| Collected data entries |

___

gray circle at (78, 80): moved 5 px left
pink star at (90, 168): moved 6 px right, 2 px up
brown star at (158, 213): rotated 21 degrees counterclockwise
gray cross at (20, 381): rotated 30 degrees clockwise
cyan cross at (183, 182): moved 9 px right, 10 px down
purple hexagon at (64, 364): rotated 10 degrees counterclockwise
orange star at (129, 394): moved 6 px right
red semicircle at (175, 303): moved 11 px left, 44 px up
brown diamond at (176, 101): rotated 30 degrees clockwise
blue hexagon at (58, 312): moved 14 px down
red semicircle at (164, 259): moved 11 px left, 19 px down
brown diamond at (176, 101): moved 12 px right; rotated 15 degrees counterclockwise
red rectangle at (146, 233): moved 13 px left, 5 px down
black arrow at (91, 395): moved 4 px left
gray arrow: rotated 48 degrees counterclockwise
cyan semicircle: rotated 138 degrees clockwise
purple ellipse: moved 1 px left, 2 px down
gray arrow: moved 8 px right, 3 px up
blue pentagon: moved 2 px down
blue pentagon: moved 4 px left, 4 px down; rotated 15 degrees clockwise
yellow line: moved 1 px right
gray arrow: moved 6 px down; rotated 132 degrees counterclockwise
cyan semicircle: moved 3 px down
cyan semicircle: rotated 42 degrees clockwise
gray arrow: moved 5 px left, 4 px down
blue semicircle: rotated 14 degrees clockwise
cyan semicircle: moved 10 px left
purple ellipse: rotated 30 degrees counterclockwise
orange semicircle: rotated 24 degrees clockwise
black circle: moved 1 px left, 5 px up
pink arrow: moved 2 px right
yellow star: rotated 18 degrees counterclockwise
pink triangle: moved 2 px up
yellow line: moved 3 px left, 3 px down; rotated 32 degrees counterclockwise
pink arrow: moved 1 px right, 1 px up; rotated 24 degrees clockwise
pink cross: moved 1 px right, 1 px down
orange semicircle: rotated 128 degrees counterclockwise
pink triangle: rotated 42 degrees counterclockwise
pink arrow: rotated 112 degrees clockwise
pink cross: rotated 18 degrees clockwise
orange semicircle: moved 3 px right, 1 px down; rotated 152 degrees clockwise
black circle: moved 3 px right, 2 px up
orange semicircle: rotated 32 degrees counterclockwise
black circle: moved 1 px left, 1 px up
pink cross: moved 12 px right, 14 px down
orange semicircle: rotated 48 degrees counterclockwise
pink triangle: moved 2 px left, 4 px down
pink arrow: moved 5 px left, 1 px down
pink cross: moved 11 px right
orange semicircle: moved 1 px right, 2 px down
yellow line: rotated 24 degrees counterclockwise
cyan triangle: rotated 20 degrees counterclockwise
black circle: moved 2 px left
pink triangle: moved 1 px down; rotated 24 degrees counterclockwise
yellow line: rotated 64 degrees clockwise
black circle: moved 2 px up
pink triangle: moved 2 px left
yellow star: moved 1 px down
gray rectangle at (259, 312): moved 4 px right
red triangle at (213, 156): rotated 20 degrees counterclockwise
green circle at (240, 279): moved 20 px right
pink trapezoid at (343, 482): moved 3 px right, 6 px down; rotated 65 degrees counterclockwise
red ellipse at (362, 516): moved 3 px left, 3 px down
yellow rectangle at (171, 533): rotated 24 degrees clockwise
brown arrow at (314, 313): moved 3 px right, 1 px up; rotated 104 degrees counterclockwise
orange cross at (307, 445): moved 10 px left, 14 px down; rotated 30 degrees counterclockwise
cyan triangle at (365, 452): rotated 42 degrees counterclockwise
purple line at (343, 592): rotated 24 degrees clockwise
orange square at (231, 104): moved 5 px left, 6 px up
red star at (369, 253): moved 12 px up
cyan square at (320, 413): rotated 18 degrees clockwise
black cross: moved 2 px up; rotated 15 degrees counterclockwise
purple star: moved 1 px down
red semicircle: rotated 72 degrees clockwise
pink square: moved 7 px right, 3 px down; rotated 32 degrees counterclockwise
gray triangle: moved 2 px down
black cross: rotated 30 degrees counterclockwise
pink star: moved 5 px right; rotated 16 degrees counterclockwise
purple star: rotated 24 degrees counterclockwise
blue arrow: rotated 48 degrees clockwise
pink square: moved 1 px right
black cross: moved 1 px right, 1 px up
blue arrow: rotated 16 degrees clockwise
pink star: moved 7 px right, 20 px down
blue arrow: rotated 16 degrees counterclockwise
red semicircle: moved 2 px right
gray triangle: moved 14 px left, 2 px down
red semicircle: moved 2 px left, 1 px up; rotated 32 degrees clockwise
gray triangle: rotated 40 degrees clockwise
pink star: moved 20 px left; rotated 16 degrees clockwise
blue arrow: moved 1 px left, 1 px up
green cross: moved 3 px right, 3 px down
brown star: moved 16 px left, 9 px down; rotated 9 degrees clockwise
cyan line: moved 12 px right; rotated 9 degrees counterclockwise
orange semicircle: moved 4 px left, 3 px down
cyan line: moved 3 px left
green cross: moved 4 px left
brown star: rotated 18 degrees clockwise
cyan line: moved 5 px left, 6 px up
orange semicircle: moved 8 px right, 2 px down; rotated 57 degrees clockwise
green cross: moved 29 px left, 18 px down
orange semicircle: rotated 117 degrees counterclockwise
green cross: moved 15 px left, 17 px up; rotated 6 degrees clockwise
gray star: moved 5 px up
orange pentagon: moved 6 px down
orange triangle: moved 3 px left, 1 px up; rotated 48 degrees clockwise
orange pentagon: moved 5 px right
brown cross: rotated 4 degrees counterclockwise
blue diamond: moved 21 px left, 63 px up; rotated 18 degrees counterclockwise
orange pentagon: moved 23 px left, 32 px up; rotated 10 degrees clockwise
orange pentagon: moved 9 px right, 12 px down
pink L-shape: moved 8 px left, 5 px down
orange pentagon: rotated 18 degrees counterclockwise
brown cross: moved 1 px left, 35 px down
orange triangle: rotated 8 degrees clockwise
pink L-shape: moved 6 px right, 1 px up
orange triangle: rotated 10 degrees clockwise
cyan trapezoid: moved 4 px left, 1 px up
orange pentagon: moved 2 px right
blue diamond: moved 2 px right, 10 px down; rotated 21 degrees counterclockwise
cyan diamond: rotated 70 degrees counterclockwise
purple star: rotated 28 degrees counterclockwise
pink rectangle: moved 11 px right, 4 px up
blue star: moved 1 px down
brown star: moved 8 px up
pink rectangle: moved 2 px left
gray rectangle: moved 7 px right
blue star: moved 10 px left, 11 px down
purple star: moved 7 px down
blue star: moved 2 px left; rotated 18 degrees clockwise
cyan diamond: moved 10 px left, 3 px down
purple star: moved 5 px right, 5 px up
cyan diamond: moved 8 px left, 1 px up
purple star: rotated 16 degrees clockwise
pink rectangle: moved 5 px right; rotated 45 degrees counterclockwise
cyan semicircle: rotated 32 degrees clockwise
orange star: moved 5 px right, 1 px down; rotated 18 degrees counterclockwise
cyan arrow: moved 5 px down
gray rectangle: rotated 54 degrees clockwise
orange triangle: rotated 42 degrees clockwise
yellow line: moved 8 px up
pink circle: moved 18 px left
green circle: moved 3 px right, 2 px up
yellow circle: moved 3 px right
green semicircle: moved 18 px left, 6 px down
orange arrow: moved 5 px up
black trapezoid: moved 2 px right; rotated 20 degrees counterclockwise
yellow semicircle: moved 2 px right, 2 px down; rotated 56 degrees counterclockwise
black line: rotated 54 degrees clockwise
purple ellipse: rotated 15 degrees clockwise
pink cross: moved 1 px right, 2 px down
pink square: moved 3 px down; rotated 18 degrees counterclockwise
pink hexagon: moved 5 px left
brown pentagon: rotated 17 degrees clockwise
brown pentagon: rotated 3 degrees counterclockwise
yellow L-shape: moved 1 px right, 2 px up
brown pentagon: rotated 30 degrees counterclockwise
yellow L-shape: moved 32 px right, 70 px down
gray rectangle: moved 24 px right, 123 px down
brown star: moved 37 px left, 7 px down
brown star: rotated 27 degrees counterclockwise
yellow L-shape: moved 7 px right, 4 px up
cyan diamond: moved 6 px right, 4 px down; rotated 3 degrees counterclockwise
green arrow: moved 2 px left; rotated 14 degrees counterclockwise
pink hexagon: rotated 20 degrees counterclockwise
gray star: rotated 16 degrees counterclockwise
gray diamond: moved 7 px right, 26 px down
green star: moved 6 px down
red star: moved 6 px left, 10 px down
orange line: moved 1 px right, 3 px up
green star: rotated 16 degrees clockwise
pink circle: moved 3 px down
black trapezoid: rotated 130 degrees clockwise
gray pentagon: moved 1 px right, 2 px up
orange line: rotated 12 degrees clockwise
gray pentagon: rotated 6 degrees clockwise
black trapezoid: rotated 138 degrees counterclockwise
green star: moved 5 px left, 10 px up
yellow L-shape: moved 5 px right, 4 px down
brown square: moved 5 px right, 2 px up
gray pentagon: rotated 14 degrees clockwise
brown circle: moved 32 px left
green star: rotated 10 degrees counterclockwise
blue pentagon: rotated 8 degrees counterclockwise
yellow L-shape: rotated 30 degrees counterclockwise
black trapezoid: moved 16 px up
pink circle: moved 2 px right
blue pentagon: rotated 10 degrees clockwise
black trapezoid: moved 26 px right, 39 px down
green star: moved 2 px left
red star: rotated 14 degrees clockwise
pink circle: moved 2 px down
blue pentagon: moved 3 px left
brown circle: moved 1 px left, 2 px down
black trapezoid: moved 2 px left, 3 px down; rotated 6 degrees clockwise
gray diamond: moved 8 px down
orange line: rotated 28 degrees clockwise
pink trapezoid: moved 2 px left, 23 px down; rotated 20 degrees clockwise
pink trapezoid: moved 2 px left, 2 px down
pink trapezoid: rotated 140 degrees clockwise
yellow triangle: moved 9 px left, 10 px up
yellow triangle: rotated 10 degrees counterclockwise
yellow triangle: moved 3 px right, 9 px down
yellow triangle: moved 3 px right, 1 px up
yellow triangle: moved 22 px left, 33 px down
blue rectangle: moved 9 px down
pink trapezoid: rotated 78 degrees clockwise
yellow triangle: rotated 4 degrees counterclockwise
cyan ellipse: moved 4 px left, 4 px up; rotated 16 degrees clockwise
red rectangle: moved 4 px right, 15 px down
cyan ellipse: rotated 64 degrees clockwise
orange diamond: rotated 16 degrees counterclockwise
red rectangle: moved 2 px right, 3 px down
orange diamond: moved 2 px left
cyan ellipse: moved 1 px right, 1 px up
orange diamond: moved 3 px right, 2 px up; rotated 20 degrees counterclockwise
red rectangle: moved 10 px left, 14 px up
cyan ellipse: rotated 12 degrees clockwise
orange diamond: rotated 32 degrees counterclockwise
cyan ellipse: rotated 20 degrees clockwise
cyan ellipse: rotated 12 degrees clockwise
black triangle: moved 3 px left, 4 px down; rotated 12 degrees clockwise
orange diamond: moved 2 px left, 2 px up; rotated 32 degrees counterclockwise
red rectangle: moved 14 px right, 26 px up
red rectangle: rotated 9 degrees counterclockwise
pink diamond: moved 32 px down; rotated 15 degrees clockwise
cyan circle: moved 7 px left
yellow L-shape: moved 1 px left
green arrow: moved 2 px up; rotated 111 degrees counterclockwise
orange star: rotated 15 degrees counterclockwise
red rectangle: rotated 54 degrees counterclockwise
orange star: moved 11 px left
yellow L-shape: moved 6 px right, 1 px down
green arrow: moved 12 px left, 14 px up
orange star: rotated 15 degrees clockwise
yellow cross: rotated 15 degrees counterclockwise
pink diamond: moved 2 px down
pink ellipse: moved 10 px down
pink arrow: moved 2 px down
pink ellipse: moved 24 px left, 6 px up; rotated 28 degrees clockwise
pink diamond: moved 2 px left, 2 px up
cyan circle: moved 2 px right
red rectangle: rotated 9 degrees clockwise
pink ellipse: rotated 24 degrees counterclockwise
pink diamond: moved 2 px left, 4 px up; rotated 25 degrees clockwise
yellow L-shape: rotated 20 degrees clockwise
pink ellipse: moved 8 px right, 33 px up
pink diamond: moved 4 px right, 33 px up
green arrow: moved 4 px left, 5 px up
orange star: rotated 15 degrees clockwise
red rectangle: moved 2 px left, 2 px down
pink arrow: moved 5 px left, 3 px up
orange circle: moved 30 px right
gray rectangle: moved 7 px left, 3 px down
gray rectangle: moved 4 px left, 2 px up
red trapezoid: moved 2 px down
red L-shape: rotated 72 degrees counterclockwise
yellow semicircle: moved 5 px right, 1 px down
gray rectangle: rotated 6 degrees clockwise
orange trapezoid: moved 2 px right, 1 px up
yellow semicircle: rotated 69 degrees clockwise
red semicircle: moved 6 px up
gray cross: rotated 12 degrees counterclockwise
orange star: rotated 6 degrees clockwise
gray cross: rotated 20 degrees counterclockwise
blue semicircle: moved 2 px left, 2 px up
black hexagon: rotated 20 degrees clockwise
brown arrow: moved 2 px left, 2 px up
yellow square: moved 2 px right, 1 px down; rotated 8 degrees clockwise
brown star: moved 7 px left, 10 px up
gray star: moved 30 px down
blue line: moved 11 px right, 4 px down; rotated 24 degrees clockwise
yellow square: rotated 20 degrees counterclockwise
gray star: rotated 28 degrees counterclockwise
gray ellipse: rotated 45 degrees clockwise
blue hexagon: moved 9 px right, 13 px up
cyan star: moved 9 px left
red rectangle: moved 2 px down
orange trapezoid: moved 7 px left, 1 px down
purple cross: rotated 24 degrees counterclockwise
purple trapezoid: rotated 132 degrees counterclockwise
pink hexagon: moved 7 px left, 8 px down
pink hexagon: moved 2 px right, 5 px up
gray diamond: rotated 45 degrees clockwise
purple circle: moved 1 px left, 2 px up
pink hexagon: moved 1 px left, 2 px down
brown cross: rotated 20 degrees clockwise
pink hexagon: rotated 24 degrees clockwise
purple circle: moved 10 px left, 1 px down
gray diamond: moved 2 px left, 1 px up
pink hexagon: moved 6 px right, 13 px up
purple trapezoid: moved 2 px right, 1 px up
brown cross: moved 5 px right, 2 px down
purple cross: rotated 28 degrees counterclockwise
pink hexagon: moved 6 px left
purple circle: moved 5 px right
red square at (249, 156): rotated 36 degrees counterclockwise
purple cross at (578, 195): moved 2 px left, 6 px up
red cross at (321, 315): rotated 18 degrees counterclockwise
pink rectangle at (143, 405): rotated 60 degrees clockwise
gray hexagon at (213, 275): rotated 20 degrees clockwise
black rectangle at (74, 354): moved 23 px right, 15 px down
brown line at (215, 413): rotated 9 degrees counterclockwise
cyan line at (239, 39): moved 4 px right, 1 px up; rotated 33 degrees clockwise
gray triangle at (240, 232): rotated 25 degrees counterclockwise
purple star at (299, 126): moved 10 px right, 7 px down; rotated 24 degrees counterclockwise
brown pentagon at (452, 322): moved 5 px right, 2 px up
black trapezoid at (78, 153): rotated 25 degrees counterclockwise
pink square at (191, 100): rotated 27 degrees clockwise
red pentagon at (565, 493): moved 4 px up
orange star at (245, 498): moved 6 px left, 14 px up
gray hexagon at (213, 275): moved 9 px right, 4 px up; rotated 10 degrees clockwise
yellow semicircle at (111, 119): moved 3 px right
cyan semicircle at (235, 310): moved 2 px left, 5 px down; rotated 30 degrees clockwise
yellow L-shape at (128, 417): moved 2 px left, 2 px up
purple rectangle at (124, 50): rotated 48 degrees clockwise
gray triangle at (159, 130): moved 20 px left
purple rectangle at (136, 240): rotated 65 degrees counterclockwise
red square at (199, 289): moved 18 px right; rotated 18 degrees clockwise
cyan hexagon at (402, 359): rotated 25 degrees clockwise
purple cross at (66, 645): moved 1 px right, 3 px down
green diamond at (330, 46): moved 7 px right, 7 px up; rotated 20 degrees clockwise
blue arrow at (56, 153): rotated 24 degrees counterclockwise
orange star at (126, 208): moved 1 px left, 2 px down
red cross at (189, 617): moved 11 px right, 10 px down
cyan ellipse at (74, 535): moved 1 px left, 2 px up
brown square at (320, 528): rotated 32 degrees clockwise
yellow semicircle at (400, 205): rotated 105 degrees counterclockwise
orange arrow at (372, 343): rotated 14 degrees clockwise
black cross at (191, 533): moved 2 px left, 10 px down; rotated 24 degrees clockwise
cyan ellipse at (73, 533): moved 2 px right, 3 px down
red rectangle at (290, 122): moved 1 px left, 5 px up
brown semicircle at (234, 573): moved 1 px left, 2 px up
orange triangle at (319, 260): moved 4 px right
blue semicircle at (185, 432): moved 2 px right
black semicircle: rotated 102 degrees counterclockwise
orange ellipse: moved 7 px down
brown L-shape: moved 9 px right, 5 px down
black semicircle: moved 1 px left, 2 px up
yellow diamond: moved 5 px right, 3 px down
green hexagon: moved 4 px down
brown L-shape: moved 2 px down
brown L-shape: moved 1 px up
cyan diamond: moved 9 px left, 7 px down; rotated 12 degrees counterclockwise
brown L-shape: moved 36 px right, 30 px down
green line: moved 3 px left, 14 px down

___

| STATED TASK |
Retype the data from its first line through the line that contains "brown diamond at (176, 101): rotated", including both of those lines.

| WRITTEN ANSWER |
gray circle at (78, 80): moved 5 px left
pink star at (90, 168): moved 6 px right, 2 px up
brown star at (158, 213): rotated 21 degrees counterclockwise
gray cross at (20, 381): rotated 30 degrees clockwise
cyan cross at (183, 182): moved 9 px right, 10 px down
purple hexagon at (64, 364): rotated 10 degrees counterclockwise
orange star at (129, 394): moved 6 px right
red semicircle at (175, 303): moved 11 px left, 44 px up
brown diamond at (176, 101): rotated 30 degrees clockwise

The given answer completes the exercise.